++++ The data

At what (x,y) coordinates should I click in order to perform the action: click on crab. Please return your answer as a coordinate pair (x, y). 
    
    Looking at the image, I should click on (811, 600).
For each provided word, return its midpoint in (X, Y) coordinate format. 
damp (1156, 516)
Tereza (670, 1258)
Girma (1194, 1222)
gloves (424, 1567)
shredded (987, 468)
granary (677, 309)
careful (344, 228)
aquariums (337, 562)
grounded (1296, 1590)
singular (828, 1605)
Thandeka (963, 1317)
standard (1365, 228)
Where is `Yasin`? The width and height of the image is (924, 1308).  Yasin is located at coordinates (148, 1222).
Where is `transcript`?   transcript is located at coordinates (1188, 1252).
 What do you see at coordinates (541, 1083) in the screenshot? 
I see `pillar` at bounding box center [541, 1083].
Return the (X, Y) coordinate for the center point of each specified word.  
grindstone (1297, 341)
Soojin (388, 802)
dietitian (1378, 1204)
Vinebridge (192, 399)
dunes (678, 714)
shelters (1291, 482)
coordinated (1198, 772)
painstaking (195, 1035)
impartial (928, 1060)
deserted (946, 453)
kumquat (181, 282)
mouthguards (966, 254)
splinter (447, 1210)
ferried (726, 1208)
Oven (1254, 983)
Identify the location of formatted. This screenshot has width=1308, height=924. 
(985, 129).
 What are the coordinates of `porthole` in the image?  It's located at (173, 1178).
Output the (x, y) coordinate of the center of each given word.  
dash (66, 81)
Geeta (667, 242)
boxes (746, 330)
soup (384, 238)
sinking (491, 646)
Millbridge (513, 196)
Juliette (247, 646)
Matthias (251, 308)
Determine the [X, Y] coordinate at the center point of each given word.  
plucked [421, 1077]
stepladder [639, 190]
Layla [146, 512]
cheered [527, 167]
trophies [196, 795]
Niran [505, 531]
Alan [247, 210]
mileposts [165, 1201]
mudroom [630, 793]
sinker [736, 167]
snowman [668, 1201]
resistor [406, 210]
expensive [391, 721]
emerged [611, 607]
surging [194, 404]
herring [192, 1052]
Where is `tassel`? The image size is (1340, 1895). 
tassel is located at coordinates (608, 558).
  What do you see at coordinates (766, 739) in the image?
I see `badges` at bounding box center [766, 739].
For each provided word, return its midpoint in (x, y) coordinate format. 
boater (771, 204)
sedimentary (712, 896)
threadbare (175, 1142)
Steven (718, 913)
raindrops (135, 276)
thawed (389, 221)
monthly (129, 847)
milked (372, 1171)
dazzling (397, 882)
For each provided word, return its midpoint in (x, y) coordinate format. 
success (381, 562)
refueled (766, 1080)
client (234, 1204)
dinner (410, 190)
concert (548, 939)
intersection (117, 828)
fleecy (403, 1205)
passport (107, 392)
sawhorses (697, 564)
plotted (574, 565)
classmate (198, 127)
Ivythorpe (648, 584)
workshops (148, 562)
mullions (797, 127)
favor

++++++++

▸ Given request:
Reproduce all of the material above line by line, with every word, number, and punctuation mark unchanged.

▸ Response to the task:
At what (x,y) coordinates should I click in order to perform the action: click on crab. Please return your answer as a coordinate pair (x, y). 
    
    Looking at the image, I should click on (811, 600).
For each provided word, return its midpoint in (X, Y) coordinate format. 
damp (1156, 516)
Tereza (670, 1258)
Girma (1194, 1222)
gloves (424, 1567)
shredded (987, 468)
granary (677, 309)
careful (344, 228)
aquariums (337, 562)
grounded (1296, 1590)
singular (828, 1605)
Thandeka (963, 1317)
standard (1365, 228)
Where is `Yasin`? The width and height of the image is (924, 1308).  Yasin is located at coordinates (148, 1222).
Where is `transcript`?   transcript is located at coordinates (1188, 1252).
 What do you see at coordinates (541, 1083) in the screenshot? 
I see `pillar` at bounding box center [541, 1083].
Return the (X, Y) coordinate for the center point of each specified word.  
grindstone (1297, 341)
Soojin (388, 802)
dietitian (1378, 1204)
Vinebridge (192, 399)
dunes (678, 714)
shelters (1291, 482)
coordinated (1198, 772)
painstaking (195, 1035)
impartial (928, 1060)
deserted (946, 453)
kumquat (181, 282)
mouthguards (966, 254)
splinter (447, 1210)
ferried (726, 1208)
Oven (1254, 983)
Identify the location of formatted. This screenshot has width=1308, height=924. 
(985, 129).
 What are the coordinates of `porthole` in the image?  It's located at (173, 1178).
Output the (x, y) coordinate of the center of each given word.  
dash (66, 81)
Geeta (667, 242)
boxes (746, 330)
soup (384, 238)
sinking (491, 646)
Millbridge (513, 196)
Juliette (247, 646)
Matthias (251, 308)
Determine the [X, Y] coordinate at the center point of each given word.  
plucked [421, 1077]
stepladder [639, 190]
Layla [146, 512]
cheered [527, 167]
trophies [196, 795]
Niran [505, 531]
Alan [247, 210]
mileposts [165, 1201]
mudroom [630, 793]
sinker [736, 167]
snowman [668, 1201]
resistor [406, 210]
expensive [391, 721]
emerged [611, 607]
surging [194, 404]
herring [192, 1052]
Where is `tassel`? The image size is (1340, 1895). 
tassel is located at coordinates (608, 558).
  What do you see at coordinates (766, 739) in the image?
I see `badges` at bounding box center [766, 739].
For each provided word, return its midpoint in (x, y) coordinate format. 
boater (771, 204)
sedimentary (712, 896)
threadbare (175, 1142)
Steven (718, 913)
raindrops (135, 276)
thawed (389, 221)
monthly (129, 847)
milked (372, 1171)
dazzling (397, 882)
For each provided word, return its midpoint in (x, y) coordinate format. 
success (381, 562)
refueled (766, 1080)
client (234, 1204)
dinner (410, 190)
concert (548, 939)
intersection (117, 828)
fleecy (403, 1205)
passport (107, 392)
sawhorses (697, 564)
plotted (574, 565)
classmate (198, 127)
Ivythorpe (648, 584)
workshops (148, 562)
mullions (797, 127)
favor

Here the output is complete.